Object quantity data:
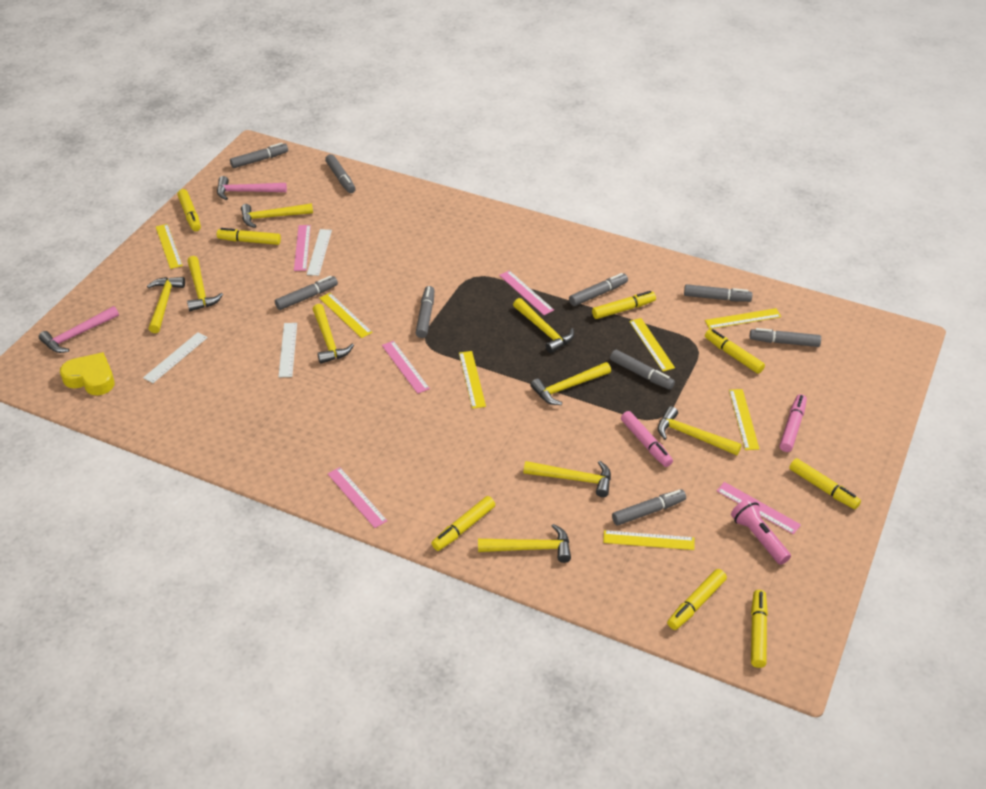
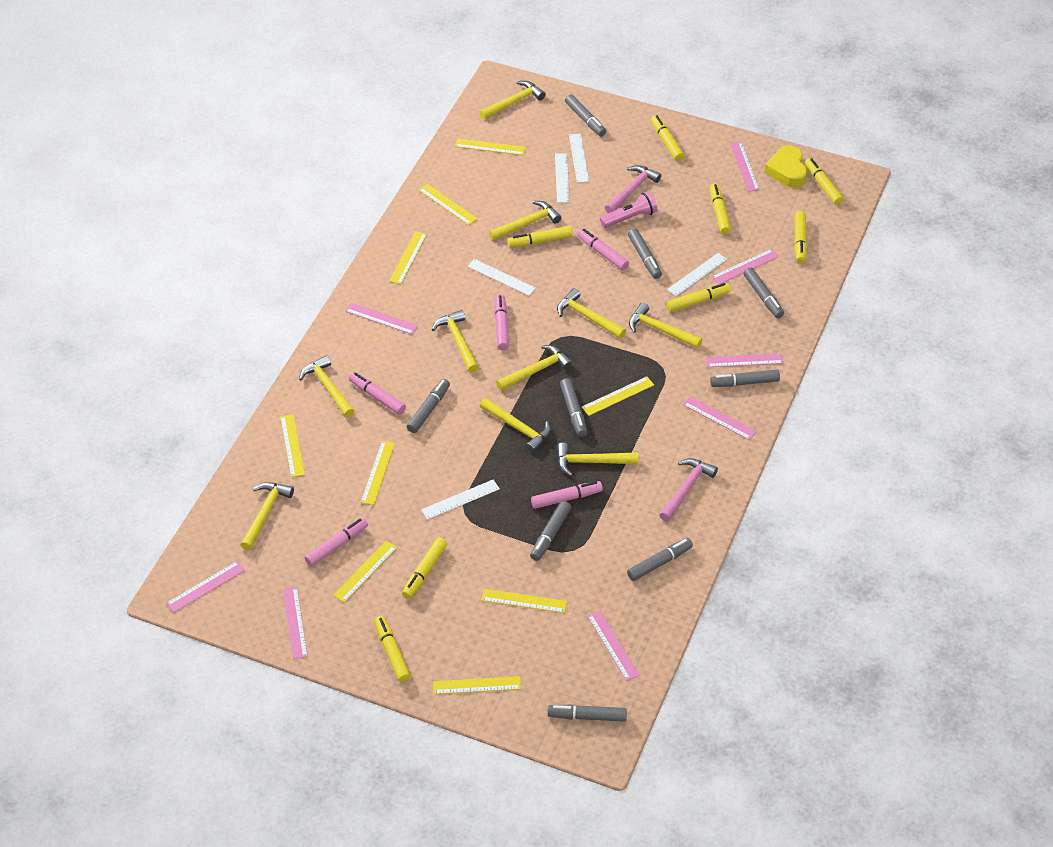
pink marker: [621,411,673,467] [780,394,807,452] = 2 -> [304,518,368,567] [349,372,406,415] [494,295,509,350] [531,481,603,509] [577,228,629,270] = 5
pink ruler: [294,225,311,271] [328,467,387,528] [382,341,430,394] [499,270,554,315] [717,482,801,534] = 5 -> [166,561,245,613] [283,587,308,659] [345,303,418,334] [587,611,639,681] [683,396,757,440] [706,353,784,367] [711,249,779,285] [730,142,760,192] = 8
white ruler: [143,332,208,383] [278,323,297,377] [307,229,332,276] = 3 -> [421,479,500,520] [467,259,536,296] [555,153,569,203] [569,134,589,183] [667,253,727,296] = 5
yellow hammer: [147,277,185,333] [187,256,223,311] [241,203,313,228] [313,304,354,364] [478,524,571,563] [513,298,574,353] [524,461,611,497] [531,362,611,405] [658,406,742,455] = 9 -> [241,482,294,550] [299,355,354,418] [432,310,479,373] [479,81,546,120] [480,398,551,453] [489,201,562,241] [496,345,573,391] [557,288,626,339] [557,442,638,476] [629,302,702,348] = 10
yellow ruler: [156,224,183,269] [319,293,373,338] [459,351,486,409] [603,530,695,550] [629,318,675,371] [705,308,781,329] [729,389,759,450] = 7 -> [280,414,305,477] [333,541,397,603] [361,441,395,505] [389,231,427,284] [419,184,477,225] [433,676,521,694] [455,138,526,155] [481,589,567,613] [582,376,654,416] = 9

Assigned task:
Go through the records above and count the lines with the word "ruler" in them. Answer with the number only.

Result of the exercise:
3